(Before-and-after object lists)
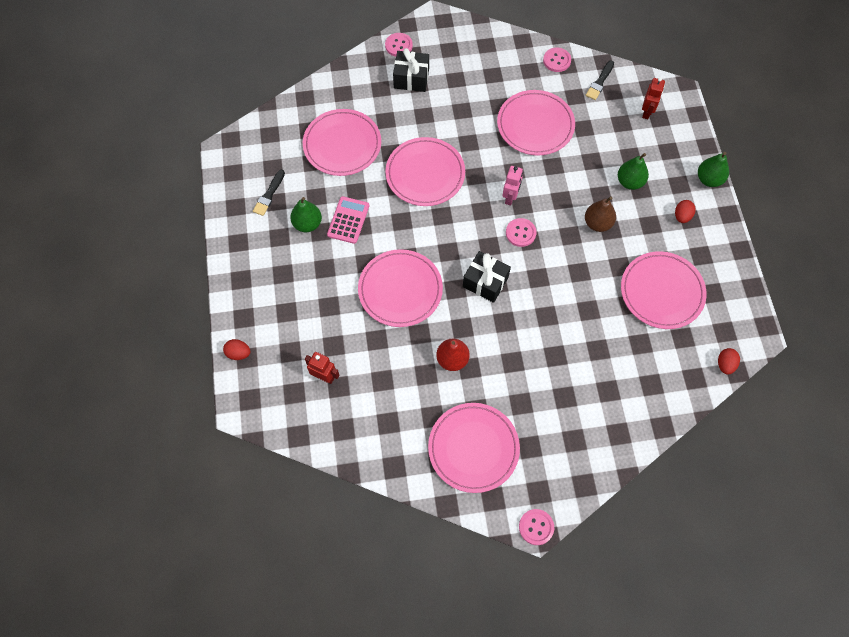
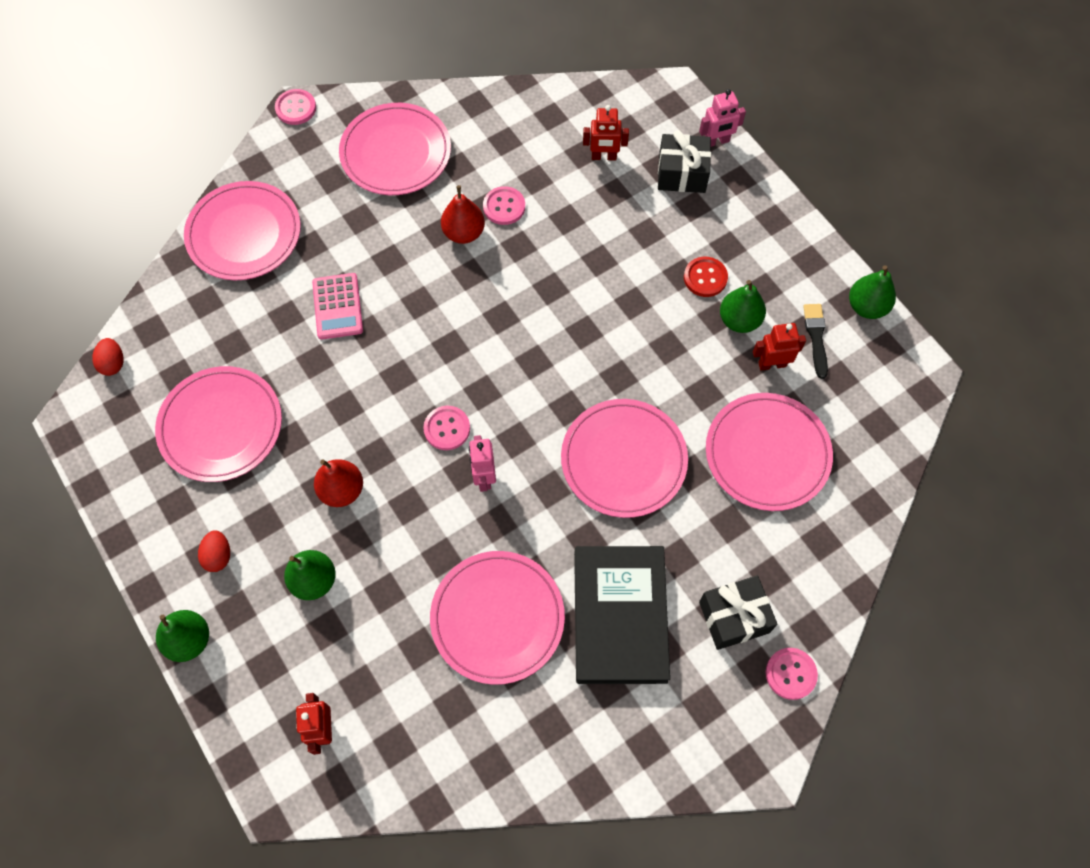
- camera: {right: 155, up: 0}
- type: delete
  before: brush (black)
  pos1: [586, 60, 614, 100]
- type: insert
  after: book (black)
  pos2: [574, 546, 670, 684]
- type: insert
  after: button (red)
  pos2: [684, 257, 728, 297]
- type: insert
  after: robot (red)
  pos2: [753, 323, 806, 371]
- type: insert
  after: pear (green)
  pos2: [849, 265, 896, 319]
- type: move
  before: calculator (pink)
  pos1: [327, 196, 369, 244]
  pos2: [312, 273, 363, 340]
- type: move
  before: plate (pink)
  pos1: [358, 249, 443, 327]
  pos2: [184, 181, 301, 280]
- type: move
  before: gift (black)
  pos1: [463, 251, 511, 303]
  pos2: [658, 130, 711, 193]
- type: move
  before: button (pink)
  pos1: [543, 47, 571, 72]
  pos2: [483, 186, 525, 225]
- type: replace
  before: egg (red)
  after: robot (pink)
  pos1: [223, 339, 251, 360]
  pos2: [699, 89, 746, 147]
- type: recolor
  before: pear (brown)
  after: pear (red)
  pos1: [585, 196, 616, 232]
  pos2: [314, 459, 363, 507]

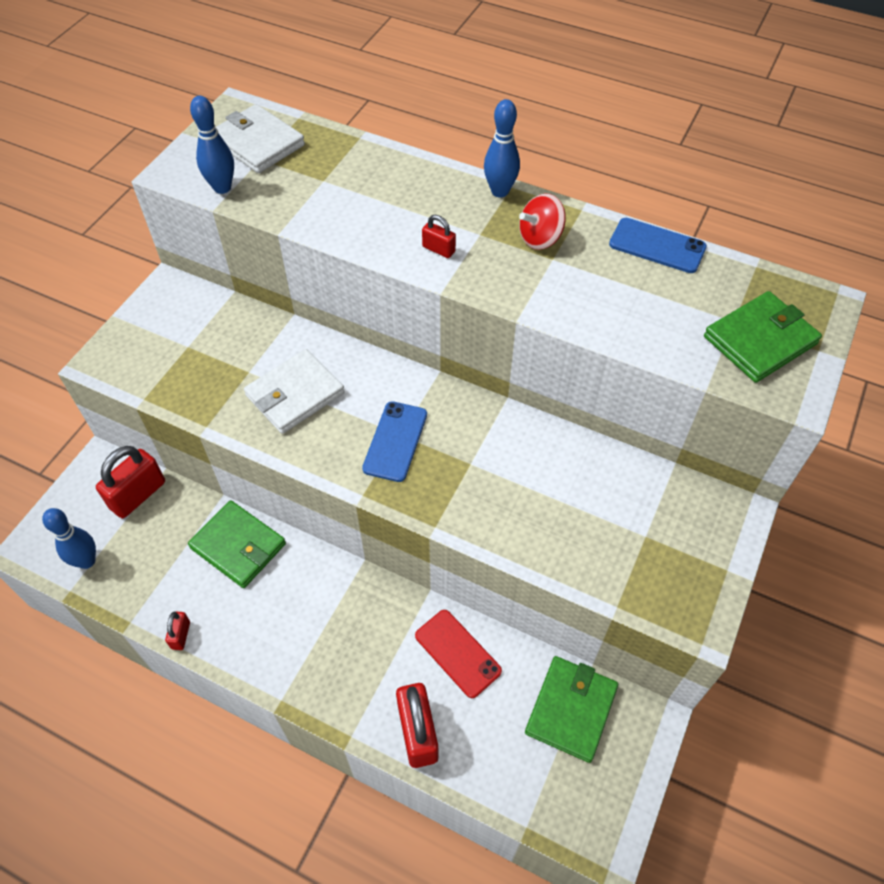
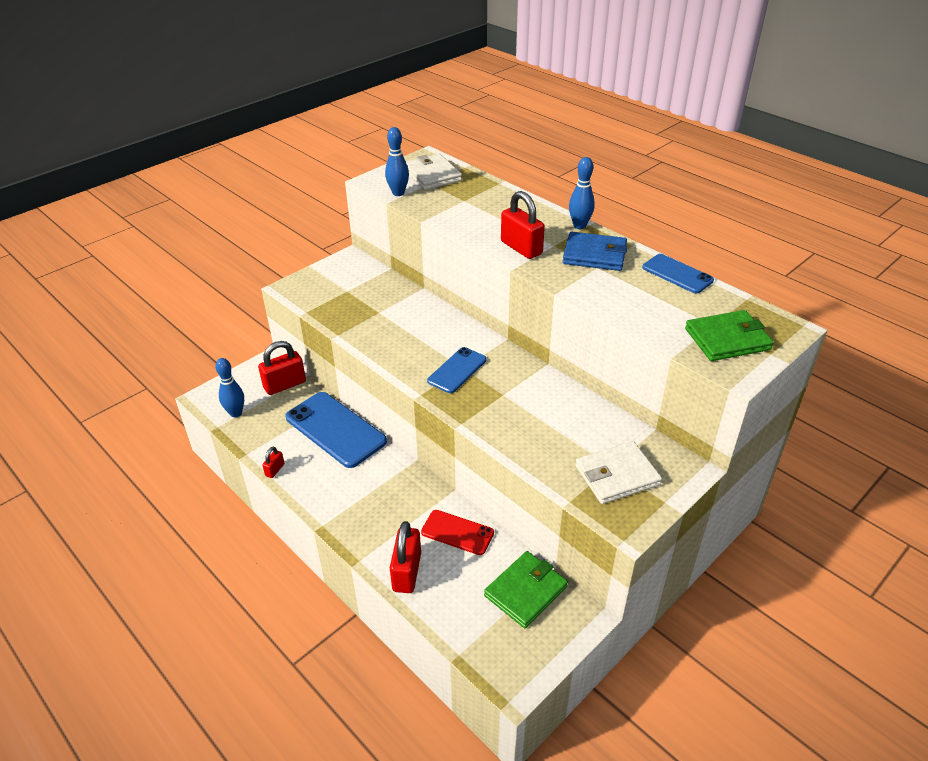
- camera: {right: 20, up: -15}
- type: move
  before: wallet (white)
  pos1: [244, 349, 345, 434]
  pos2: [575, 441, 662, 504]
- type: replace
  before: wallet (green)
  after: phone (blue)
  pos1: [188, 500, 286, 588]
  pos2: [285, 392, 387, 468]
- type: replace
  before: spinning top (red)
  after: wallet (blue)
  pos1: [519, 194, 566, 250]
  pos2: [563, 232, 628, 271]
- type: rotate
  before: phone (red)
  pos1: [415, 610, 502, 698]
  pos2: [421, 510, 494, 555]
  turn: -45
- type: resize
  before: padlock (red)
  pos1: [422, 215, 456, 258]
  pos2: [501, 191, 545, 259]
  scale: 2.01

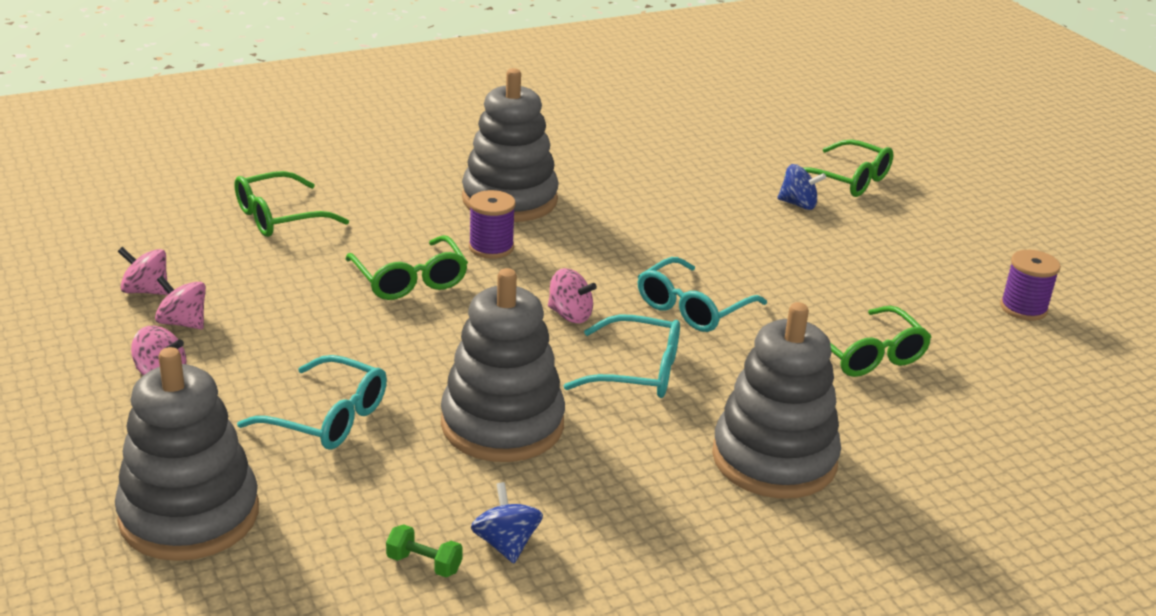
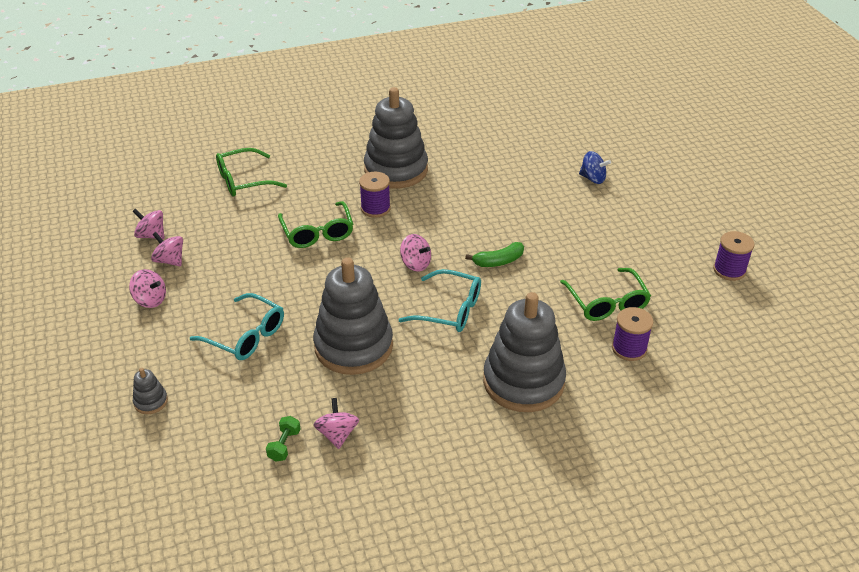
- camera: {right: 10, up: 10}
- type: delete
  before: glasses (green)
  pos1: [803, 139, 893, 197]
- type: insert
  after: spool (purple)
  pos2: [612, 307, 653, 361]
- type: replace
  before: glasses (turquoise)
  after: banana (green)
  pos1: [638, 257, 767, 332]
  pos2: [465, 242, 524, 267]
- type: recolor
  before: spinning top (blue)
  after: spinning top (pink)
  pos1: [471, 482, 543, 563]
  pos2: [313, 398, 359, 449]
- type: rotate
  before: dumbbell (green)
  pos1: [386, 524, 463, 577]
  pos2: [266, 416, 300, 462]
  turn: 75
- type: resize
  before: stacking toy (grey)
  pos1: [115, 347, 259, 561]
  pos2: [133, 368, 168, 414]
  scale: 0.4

Aim of the exercise: Which lines above contain the word "black"? Show each of them.

Written answer:
  before: brush (black)
  after: book (black)
  before: gift (black)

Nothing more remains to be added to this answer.